*What to do*
Leave the images out and repeat the data exactly as given.

--- Recorded data Enclosed Below ---

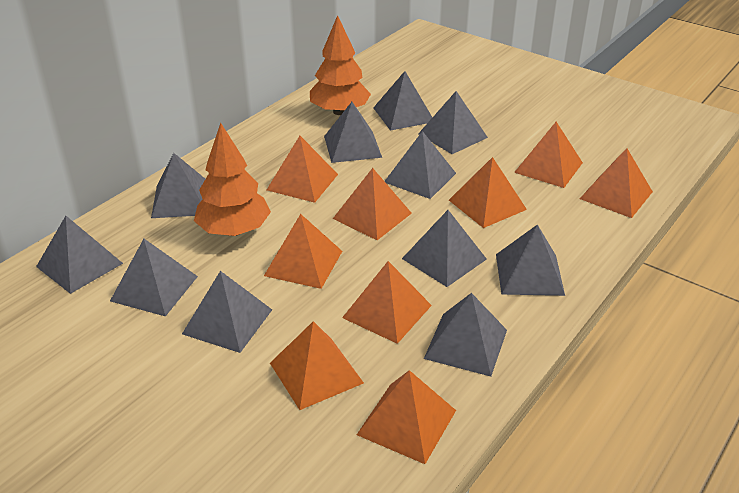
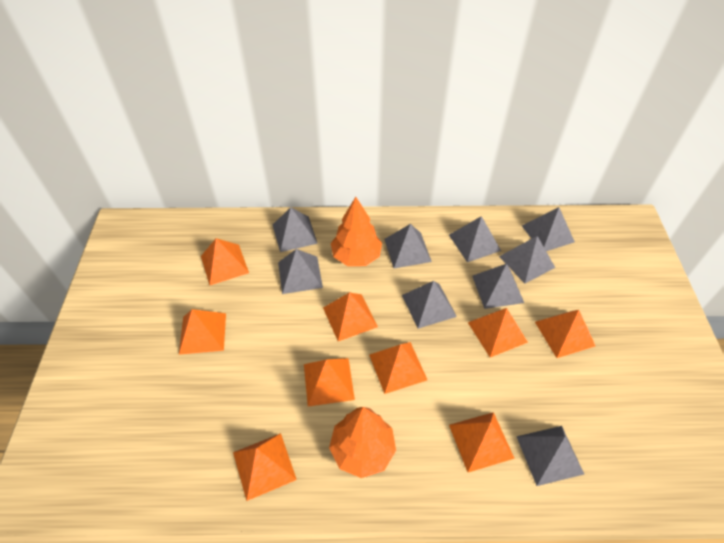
grey pyramid: 11 -> 9

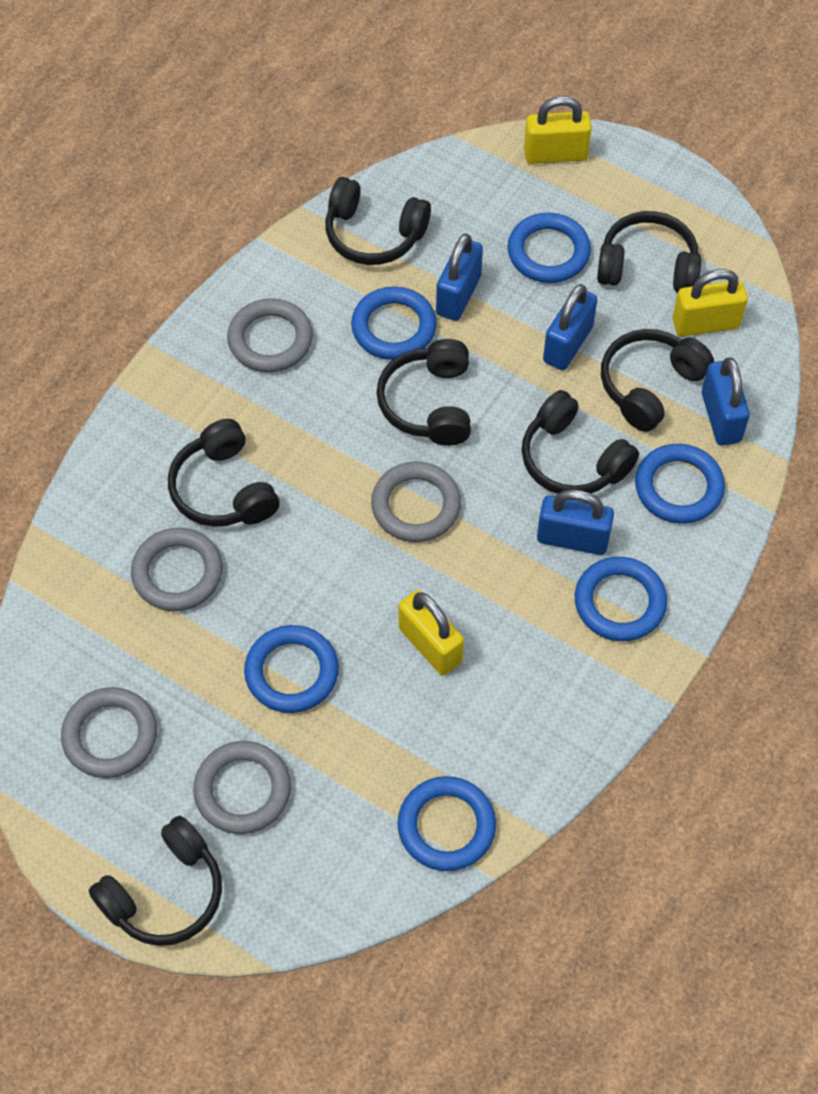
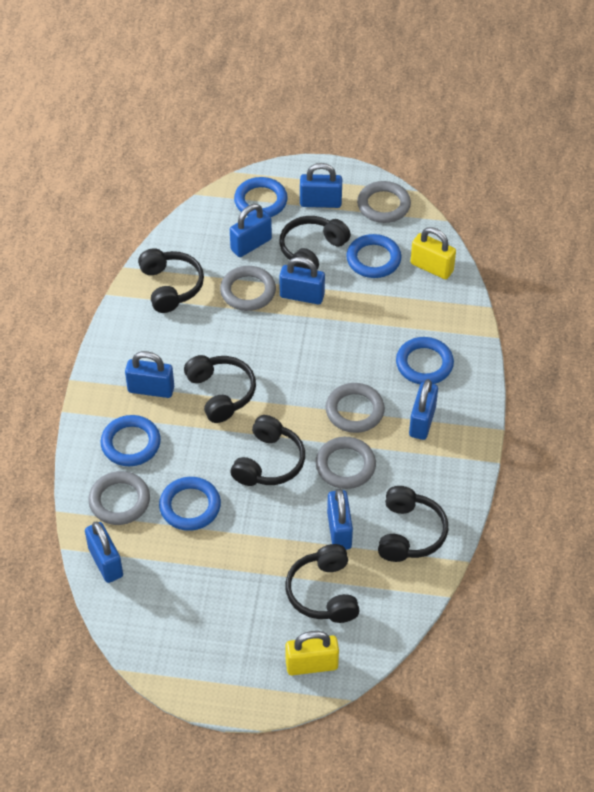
black headphones: 7 -> 6
blue padlock: 4 -> 7
blue ring: 6 -> 5
yellow padlock: 3 -> 2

--- End of Enclosed Recorded data ---

*Solution to the exercise*
grey pyramid: 11 -> 9

black headphones: 7 -> 6
blue padlock: 4 -> 7
blue ring: 6 -> 5
yellow padlock: 3 -> 2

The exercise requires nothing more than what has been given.